Exercise prompt | List every line of the records below that contains the string "none", copying each such line in full. The match is case-sensitive.

>>>>>

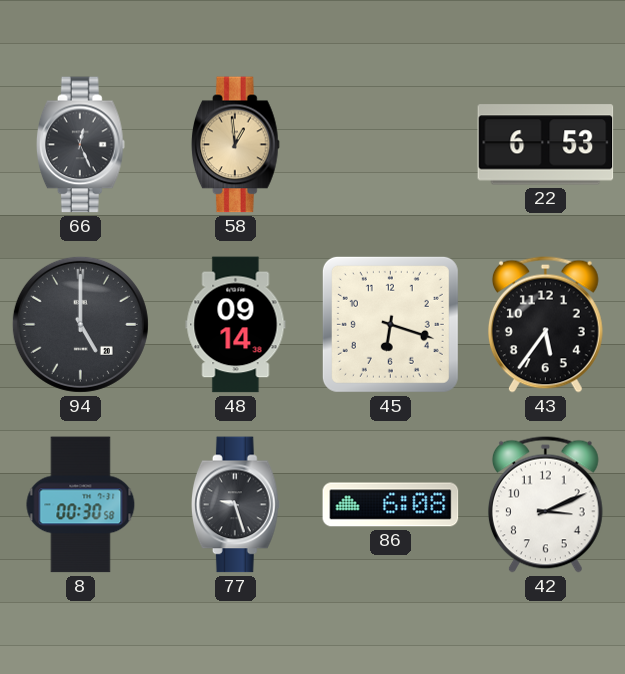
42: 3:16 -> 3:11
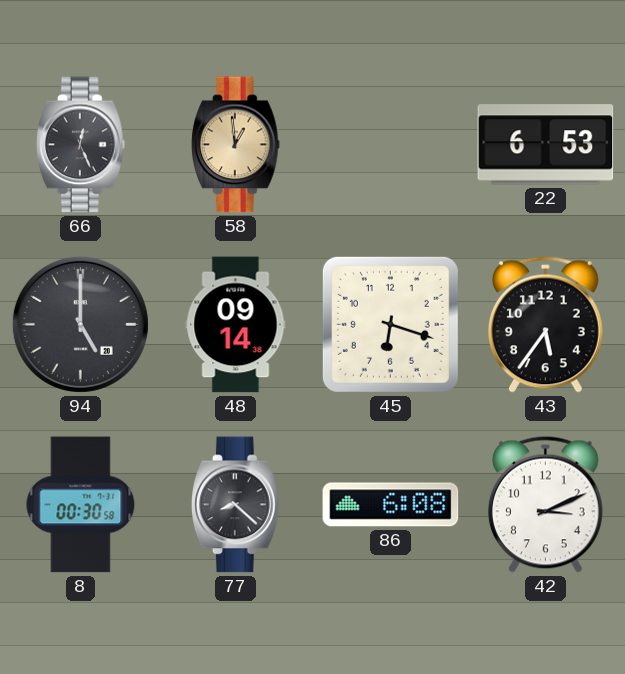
77: 9:27 -> 8:22
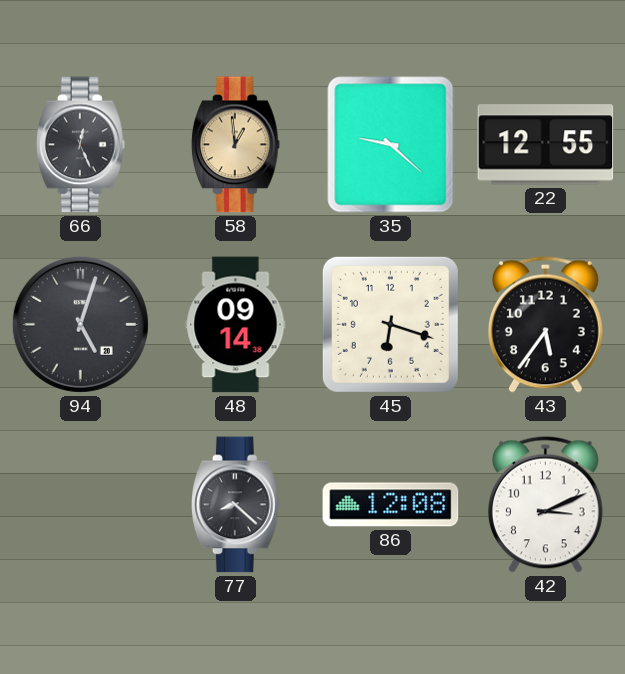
35: none -> 9:22
22: 6:53 -> 12:55
94: 5:00 -> 5:03
8: 00:30 -> none
86: 6:08 -> 12:08
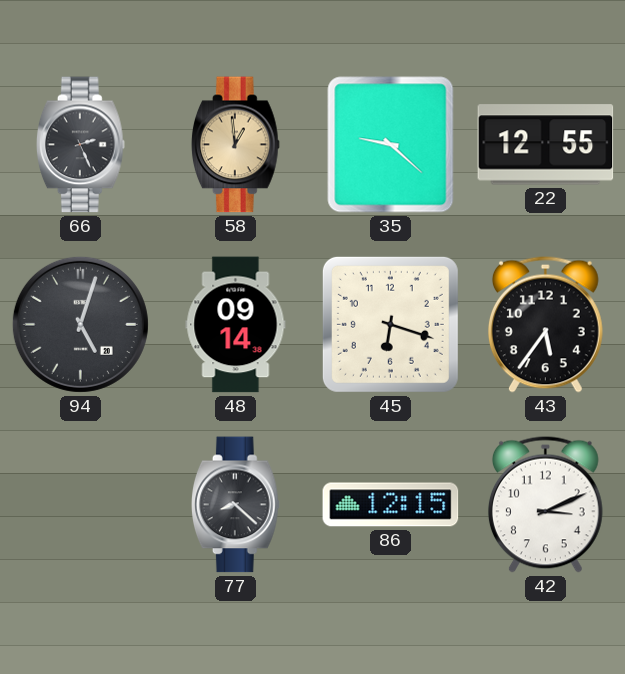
66: 12:26 -> 2:26
86: 12:08 -> 12:15
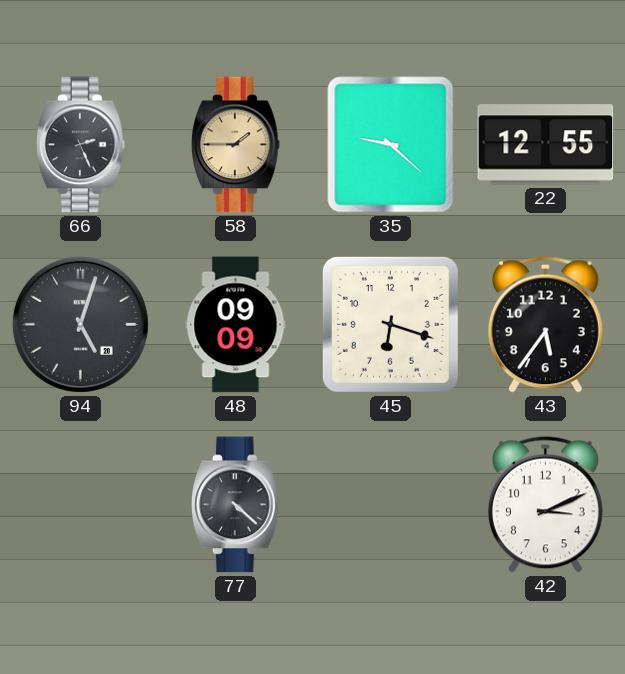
58: 12:59 -> 1:45
48: 09:14 -> 09:09
77: 8:22 -> 4:22
86: 12:15 -> none
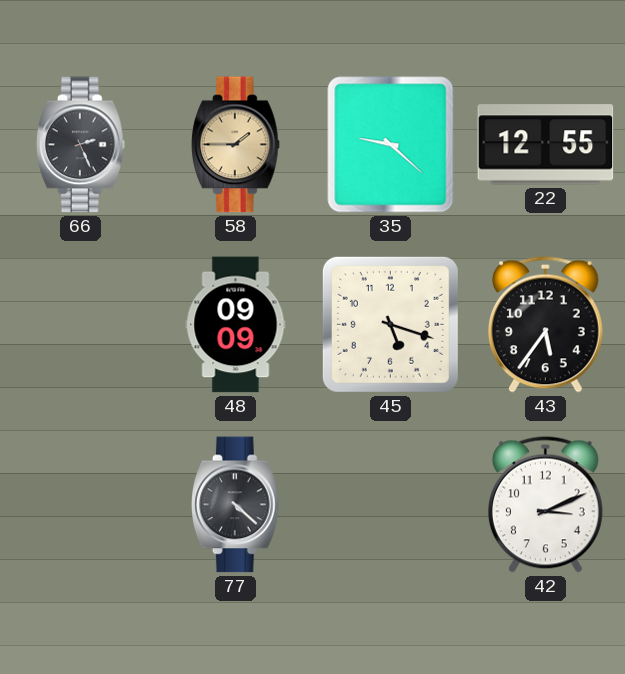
94: 5:03 -> none
45: 6:18 -> 5:18
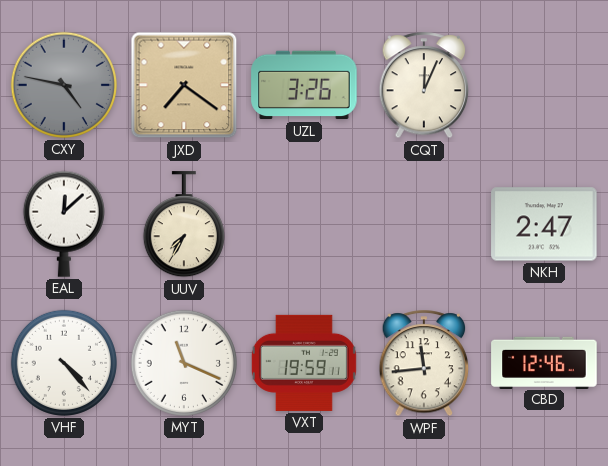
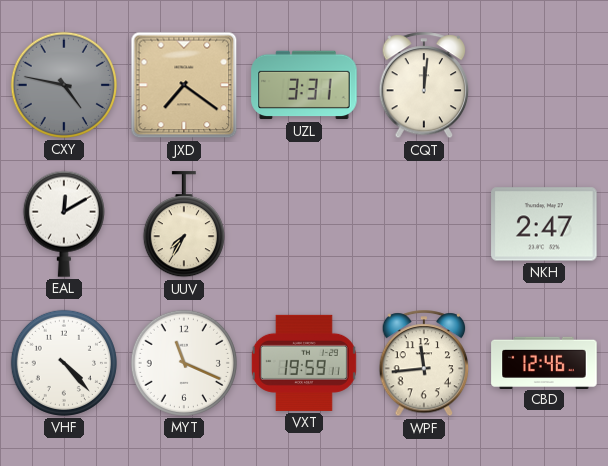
UZL: 3:26 -> 3:31
CQT: 12:04 -> 12:01
EAL: 12:08 -> 12:10
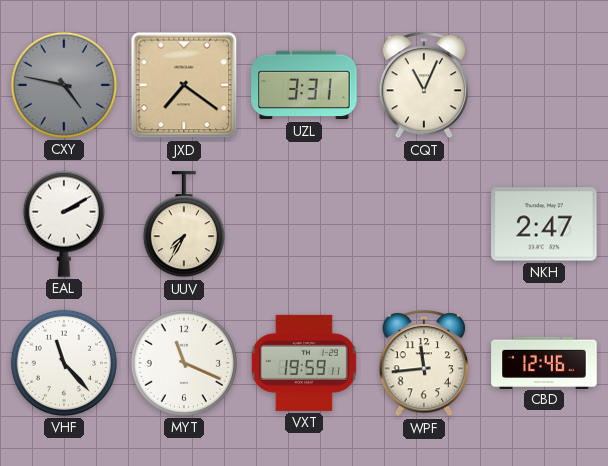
CQT: 12:01 -> 11:04
EAL: 12:10 -> 2:10
VHF: 4:23 -> 11:23
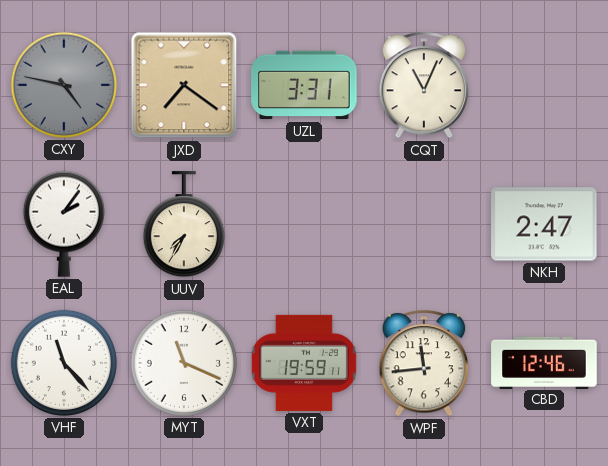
EAL: 2:10 -> 2:06
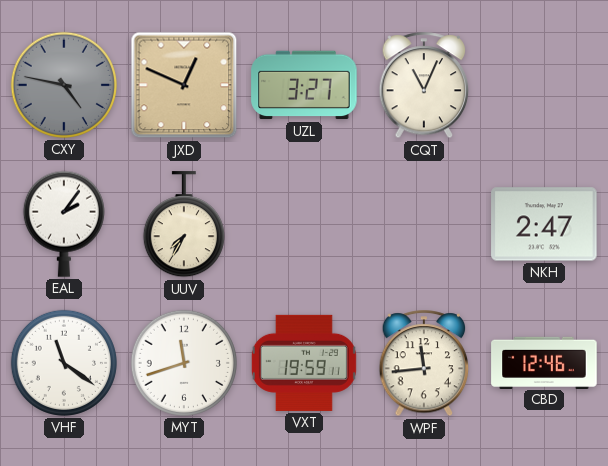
JXD: 7:21 -> 12:49
UZL: 3:31 -> 3:27
VHF: 11:23 -> 11:21
MYT: 11:19 -> 11:42
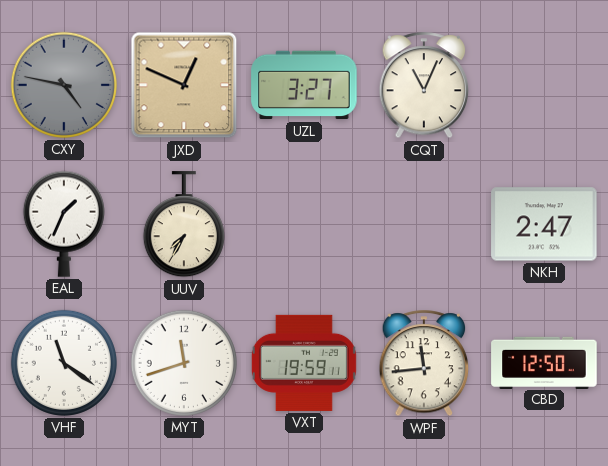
EAL: 2:06 -> 1:34
CBD: 12:46 -> 12:50
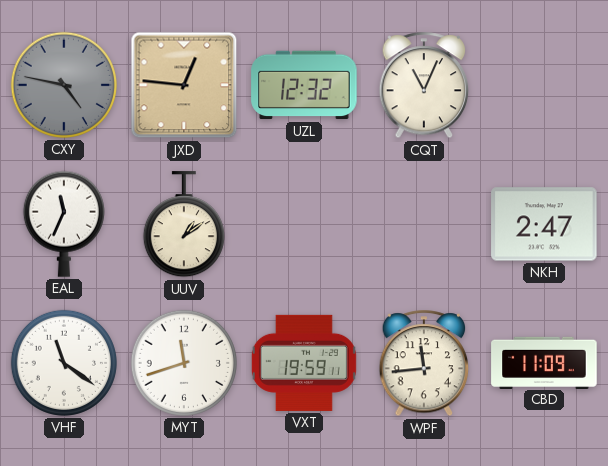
JXD: 12:49 -> 12:46
UZL: 3:27 -> 12:32
EAL: 1:34 -> 11:34
UUV: 7:35 -> 1:09
CBD: 12:50 -> 11:09
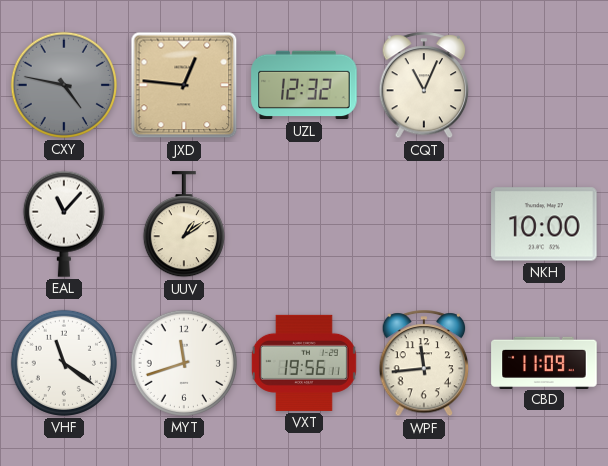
EAL: 11:34 -> 11:07
NKH: 2:47 -> 10:00
VXT: 19:59 -> 19:56
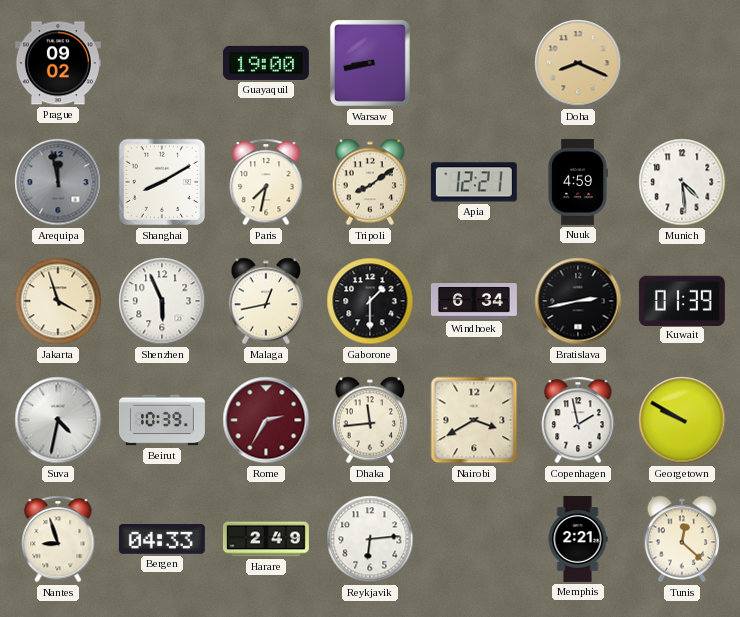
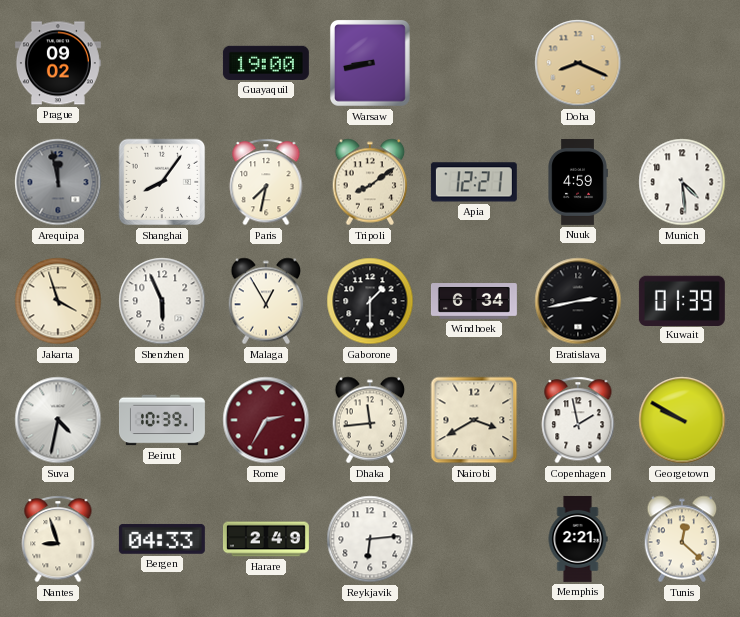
Shanghai: 8:10 -> 8:06
Malaga: 12:43 -> 12:55
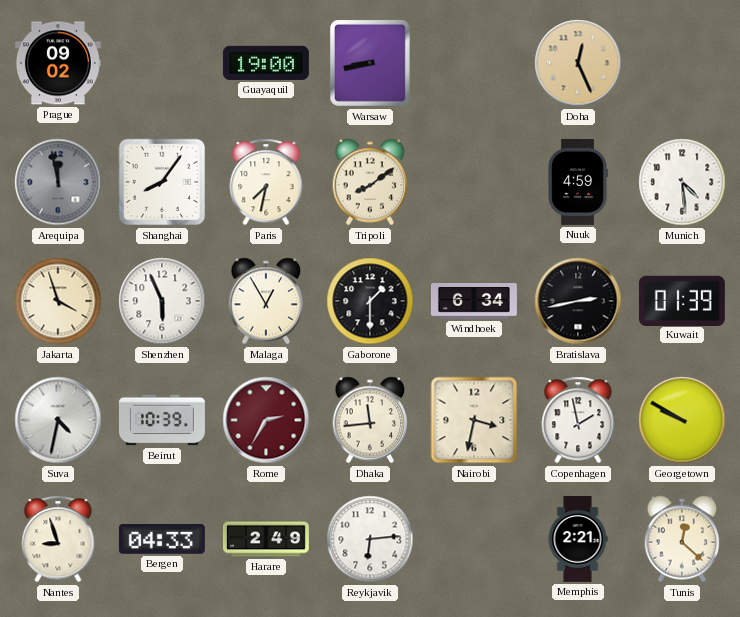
Doha: 8:19 -> 12:26
Apia: 12:21 -> none
Nairobi: 3:40 -> 3:32
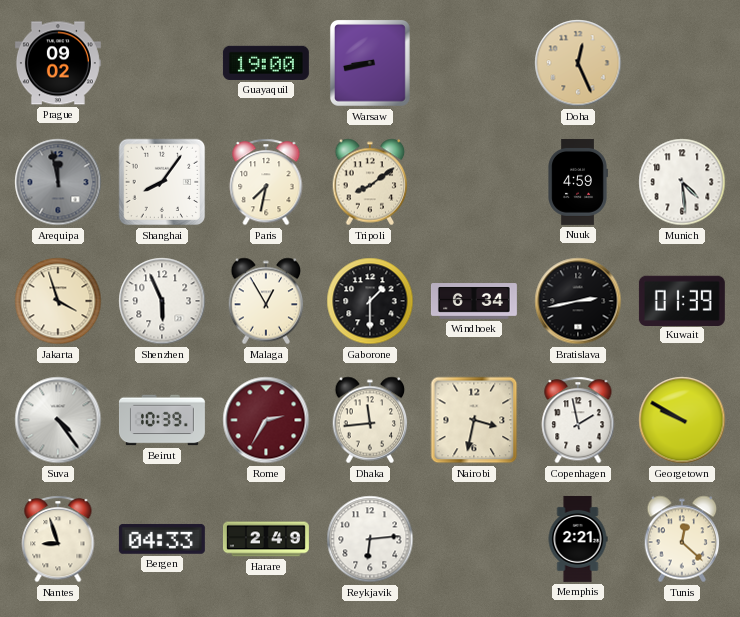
Suva: 4:32 -> 4:24
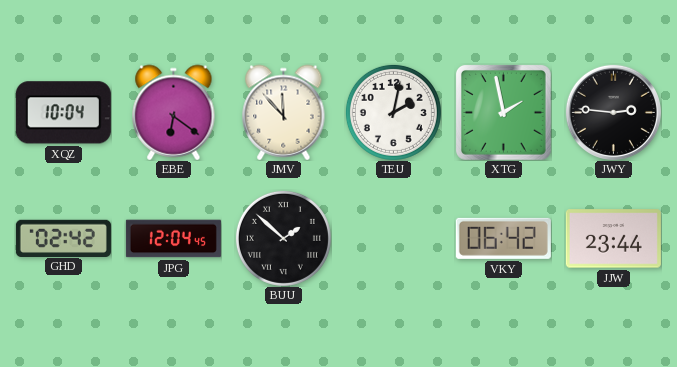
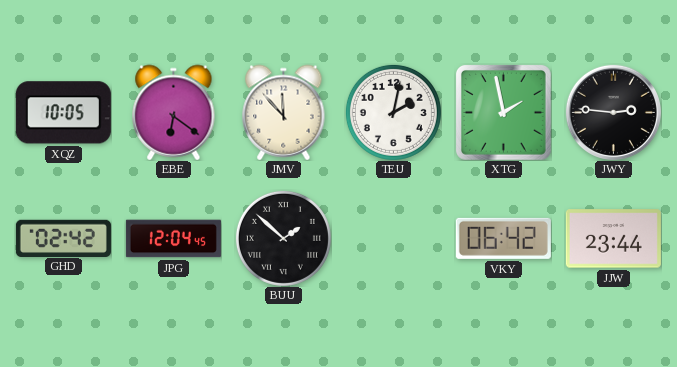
XQZ: 10:04 -> 10:05
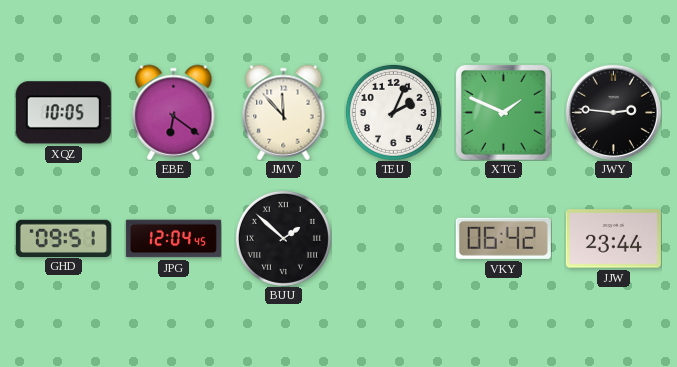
TEU: 2:02 -> 2:04
XTG: 1:58 -> 1:49
GHD: 02:42 -> 09:51
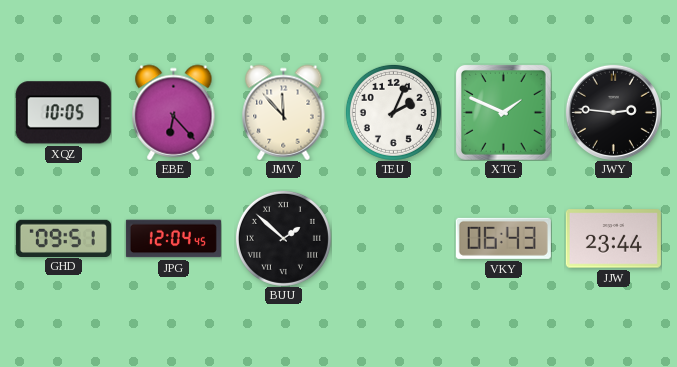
EBE: 6:21 -> 6:23
VKY: 06:42 -> 06:43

<<<<<

Response |
35: none -> 9:22
8: 00:30 -> none
86: 12:15 -> none
94: 5:03 -> none
Apia: 12:21 -> none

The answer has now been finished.